• [Aim of the exercise] The answer should be each line of the records that contains the word "none"; please copy them all.

• [Input records]
--- START ---

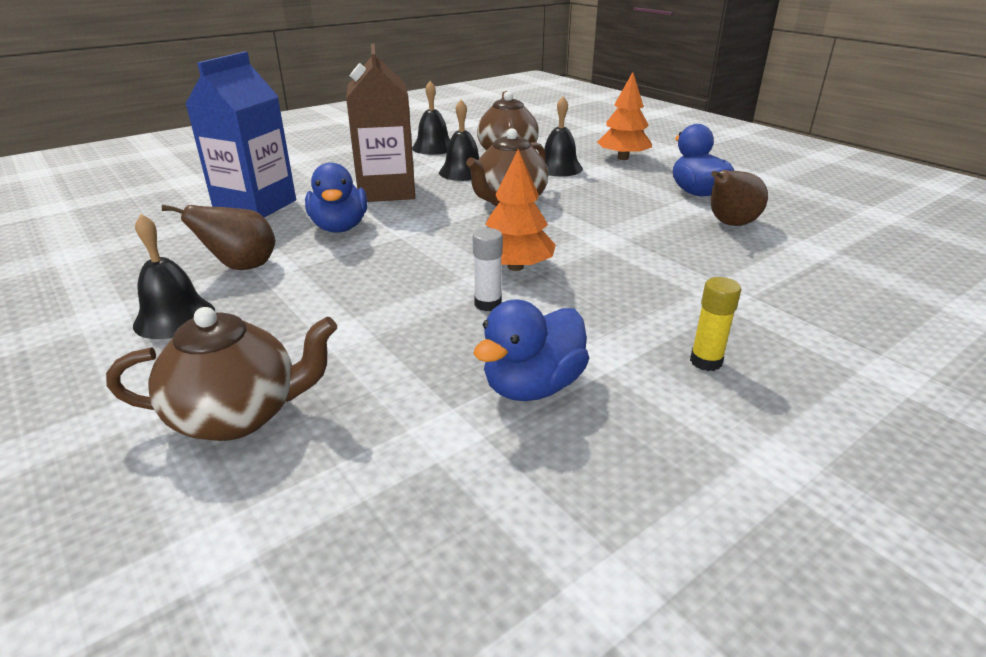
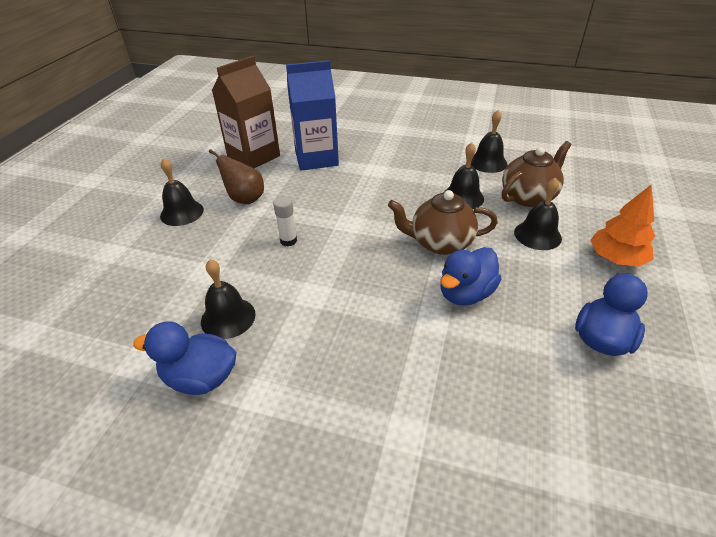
camera: 55 degrees right, 10 degrees up
(238, 415) = (115, 284): brown teapot -> none
(340, 227) = (321, 200): blue duck -> blue duck (465, 293)
(386, 191) = (391, 186): brown carton -> brown carton (253, 156)
(453, 340) = (228, 317): none -> black bell
(488, 304) = (280, 310): white glue stick -> white glue stick (288, 241)
(515, 267) = (341, 297): orange tree -> none
(706, 361) = (288, 460): yellow glue stick -> none
(729, 224) = (555, 390): brown pear -> none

--- END ---

• [Final answer]
(238, 415) = (115, 284): brown teapot -> none
(453, 340) = (228, 317): none -> black bell
(515, 267) = (341, 297): orange tree -> none
(706, 361) = (288, 460): yellow glue stick -> none
(729, 224) = (555, 390): brown pear -> none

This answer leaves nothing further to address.